**Short exercise**.
Reproduce word for word the part of the listing below that opens at its very beginning and closes with the line containing "Does black plastic tablet at upper center have a smaller", including that line. Leave the pictures out of your copy.

**The data**.
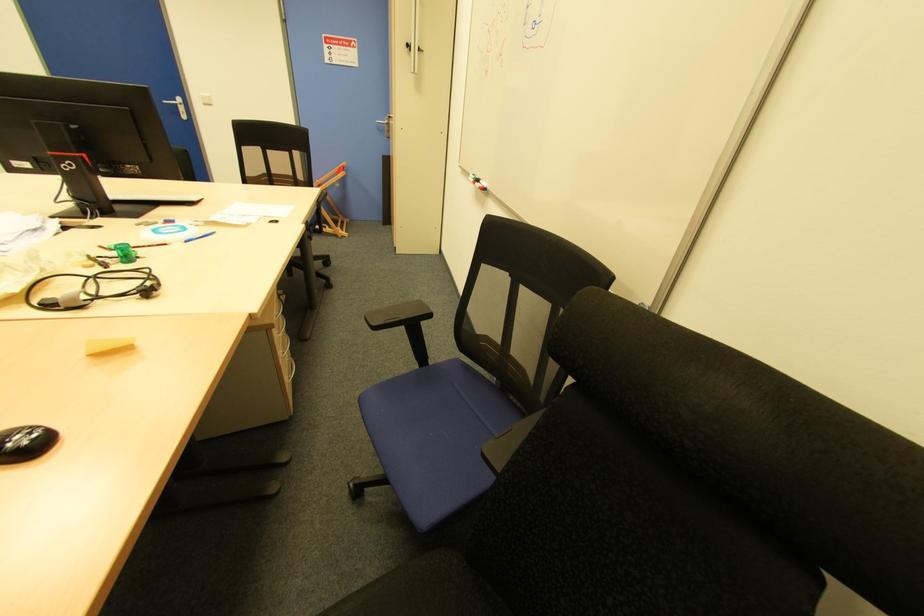
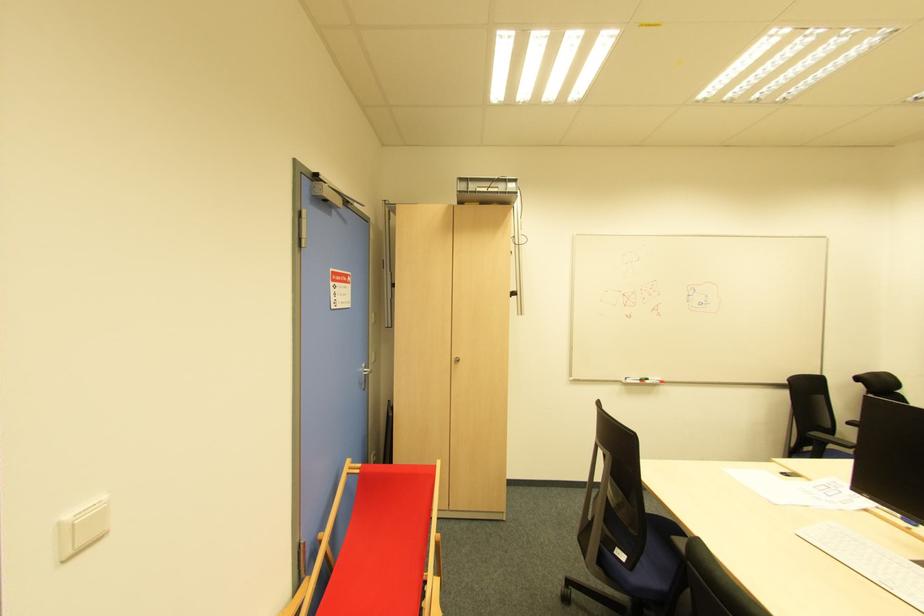
The point at (483,192) is marked in the first image. Where is the corresponding point in the second image?

(662, 383)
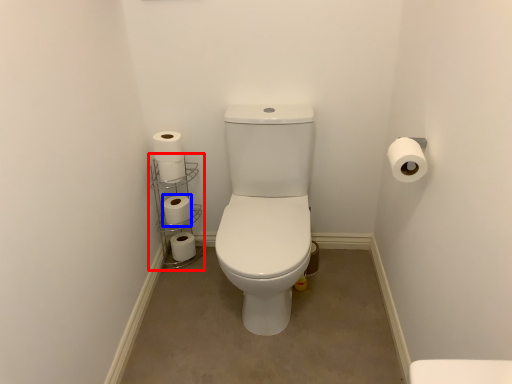
Question: Which object appears farthest to the camera in this image, shelf (highlighted by a red box) or toilet paper (highlighted by a blue box)?

Choices:
 (A) shelf
 (B) toilet paper

Answer: (B)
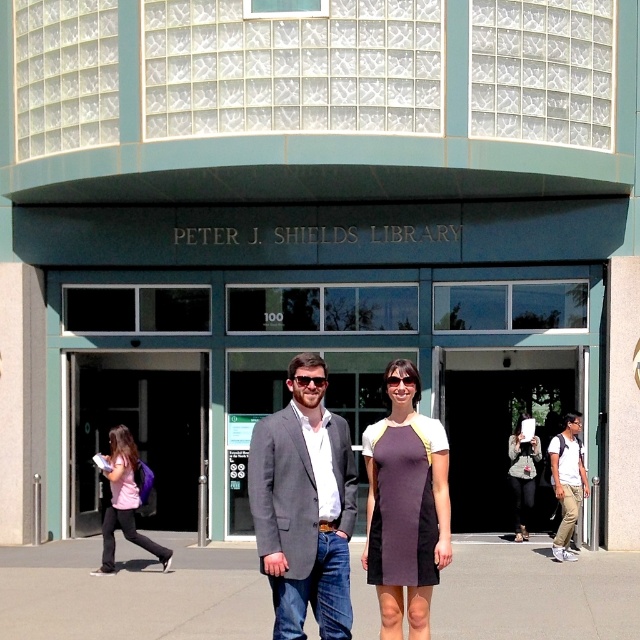
You are a visitor approaching the entrance of the Peter J. Shields Library. You notice a pink fabric shirt at lower left and a light brown leather backpack at right. Which object is closer to you as you stand at the entrance?

The pink fabric shirt at lower left is closer to you because it is in front of the light brown leather backpack at right.

You are standing outside the Peter J. Shields Library entrance. You see a dark purple jersey dress at center. If you want to reach the dress quickly, should you walk towards the library entrance or away from it?

You should walk towards the library entrance to reach the dark purple jersey dress at center because it is located 6.44 meters away from the viewer, so moving closer to the entrance would reduce the distance.

From the picture: You are standing at the entrance of the Peter J. Shields Library and notice two points marked on the facade. The first point is at coordinates point (112, 564) and the second is at point (577, 452). Which point is nearer to your current position?

Point (112, 564) is closer to the camera than point (577, 452), so the first point is nearer to your current position.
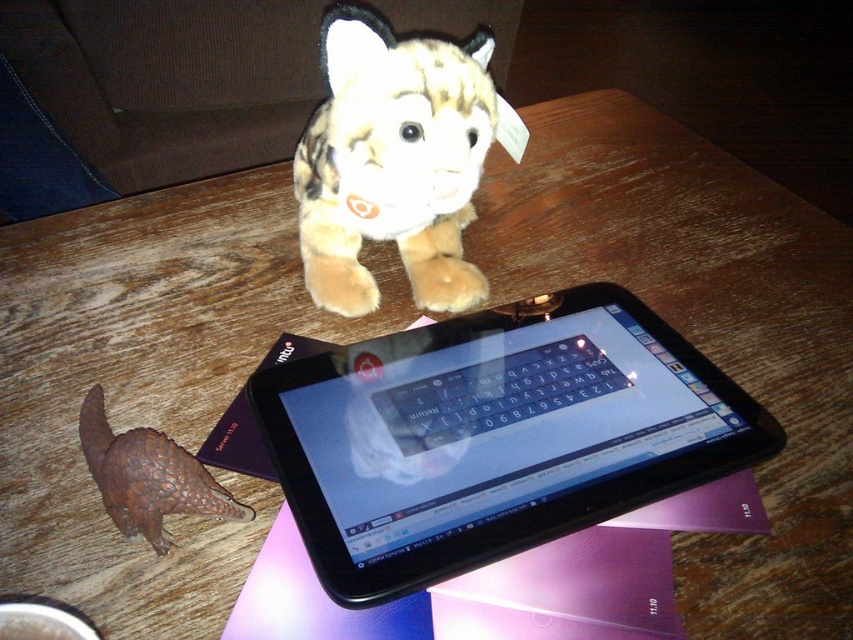
Can you confirm if black plastic tablet at upper center is positioned below bumpy brown pangolin at lower left?

No.

Does black plastic tablet at upper center have a smaller size compared to bumpy brown pangolin at lower left?

Actually, black plastic tablet at upper center might be larger than bumpy brown pangolin at lower left.

Does point (384, 420) lie in front of point (140, 442)?

That is False.

Locate an element on the screen. Image resolution: width=853 pixels, height=640 pixels. black plastic tablet at upper center is located at coordinates point(494,435).

Is fluffy brown plush toy at upper center wider than bumpy brown pangolin at lower left?

Correct, the width of fluffy brown plush toy at upper center exceeds that of bumpy brown pangolin at lower left.

Who is more distant from viewer, (473,150) or (206,508)?

The point (473,150) is more distant.

You are a GUI agent. You are given a task and a screenshot of the screen. Output one action in this format:
    pyautogui.click(x=<x>, y=<y>)
    Task: Click on the fluffy brown plush toy at upper center
    The width and height of the screenshot is (853, 640).
    Given the screenshot: What is the action you would take?
    pyautogui.click(x=393, y=161)

Which is behind, point (631, 333) or point (451, 108)?

The point (631, 333) is more distant.

Does black plastic tablet at upper center have a larger size compared to fluffy brown plush toy at upper center?

Indeed, black plastic tablet at upper center has a larger size compared to fluffy brown plush toy at upper center.

Which is behind, point (380, 410) or point (395, 154)?

The point (395, 154) is more distant.

Find the location of `black plastic tablet at upper center`. black plastic tablet at upper center is located at coordinates (494, 435).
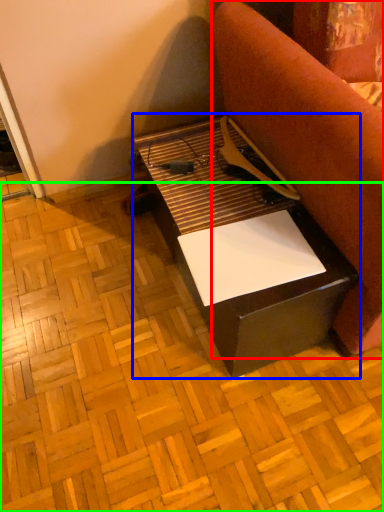
Question: Estimate the real-world distances between objects in this image. Which object is closer to furniture (highlighted by a red box), table (highlighted by a blue box) or plywood (highlighted by a green box)?

Choices:
 (A) table
 (B) plywood

Answer: (A)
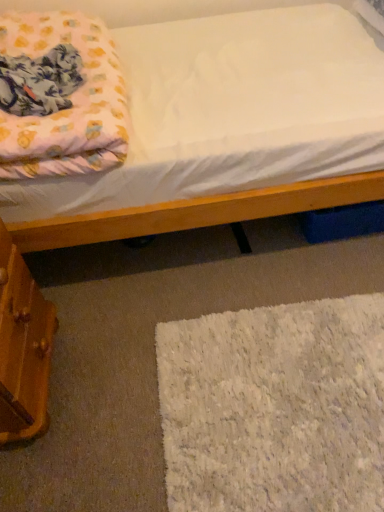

**The completed task**.
The point at (483,192) is marked in the first image. Where is the corresponding point in the second image?

(662, 383)
Question: Which object appears farthest to the camera in this image, shelf (highlighted by a red box) or toilet paper (highlighted by a blue box)?

Choices:
 (A) shelf
 (B) toilet paper

Answer: (B)
You are a visitor approaching the entrance of the Peter J. Shields Library. You notice a pink fabric shirt at lower left and a light brown leather backpack at right. Which object is closer to you as you stand at the entrance?

The pink fabric shirt at lower left is closer to you because it is in front of the light brown leather backpack at right.

You are standing outside the Peter J. Shields Library entrance. You see a dark purple jersey dress at center. If you want to reach the dress quickly, should you walk towards the library entrance or away from it?

You should walk towards the library entrance to reach the dark purple jersey dress at center because it is located 6.44 meters away from the viewer, so moving closer to the entrance would reduce the distance.

From the picture: You are standing at the entrance of the Peter J. Shields Library and notice two points marked on the facade. The first point is at coordinates point (112, 564) and the second is at point (577, 452). Which point is nearer to your current position?

Point (112, 564) is closer to the camera than point (577, 452), so the first point is nearer to your current position.
Can you confirm if black plastic tablet at upper center is positioned below bumpy brown pangolin at lower left?

No.

Does black plastic tablet at upper center have a smaller size compared to bumpy brown pangolin at lower left?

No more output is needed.